Return only the final portion of the entries: the line with "(495, 349) = (531, 237): green" and every line after it, each one exact.

=== Section Start ===

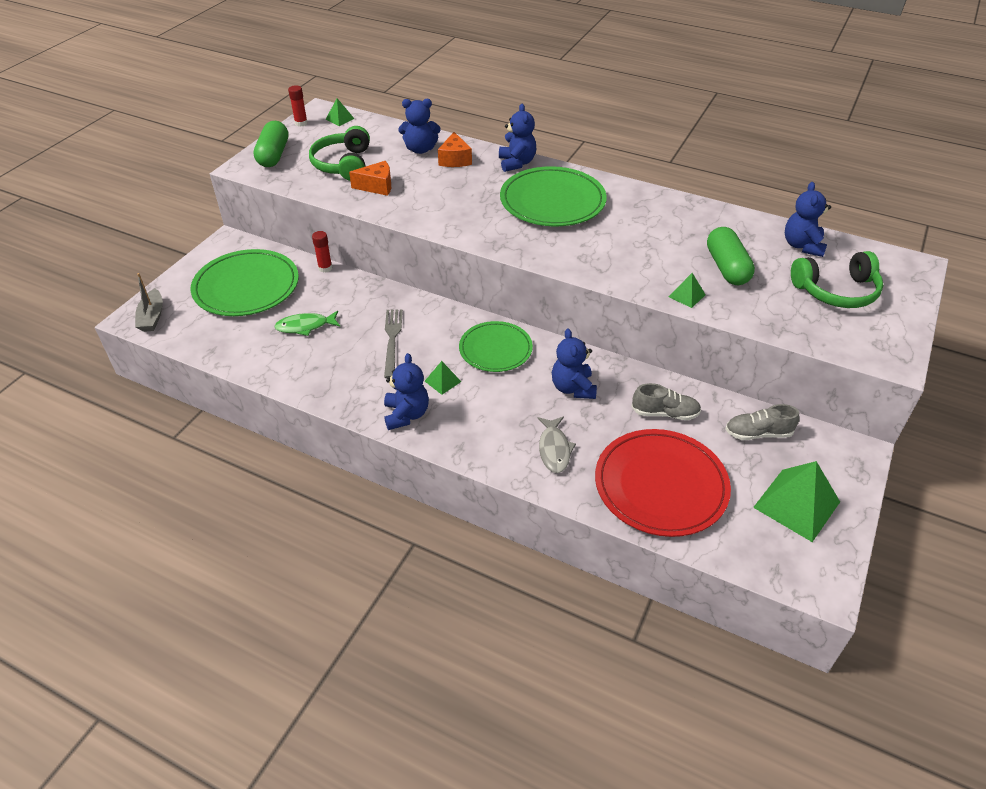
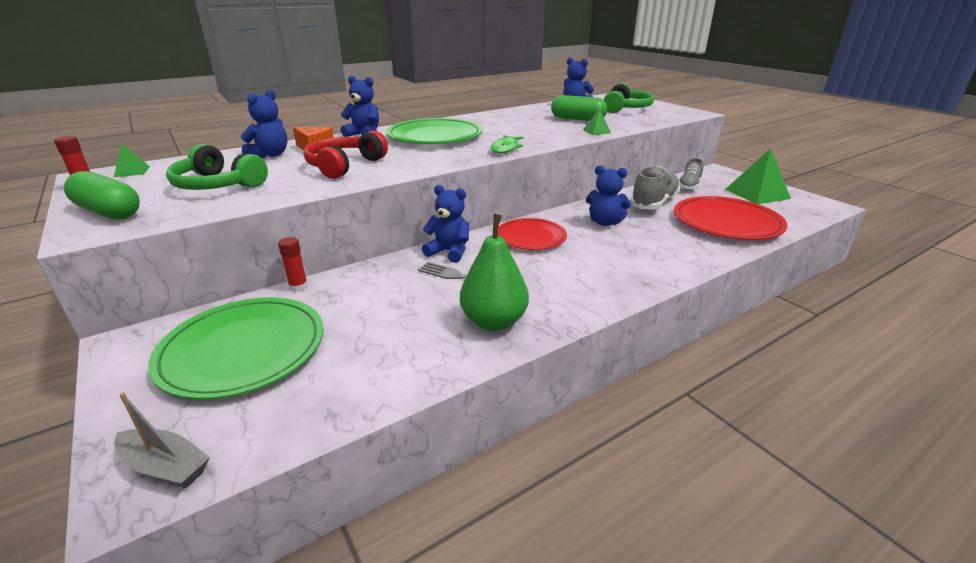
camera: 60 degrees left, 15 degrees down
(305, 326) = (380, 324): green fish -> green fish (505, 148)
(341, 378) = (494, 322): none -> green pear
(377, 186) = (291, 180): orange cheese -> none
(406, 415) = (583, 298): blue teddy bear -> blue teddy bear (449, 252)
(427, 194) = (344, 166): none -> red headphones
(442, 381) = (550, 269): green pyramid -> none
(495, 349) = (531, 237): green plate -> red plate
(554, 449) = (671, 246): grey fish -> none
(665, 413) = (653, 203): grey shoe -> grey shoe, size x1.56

=== Section End ===

Answer space ->
(495, 349) = (531, 237): green plate -> red plate
(554, 449) = (671, 246): grey fish -> none
(665, 413) = (653, 203): grey shoe -> grey shoe, size x1.56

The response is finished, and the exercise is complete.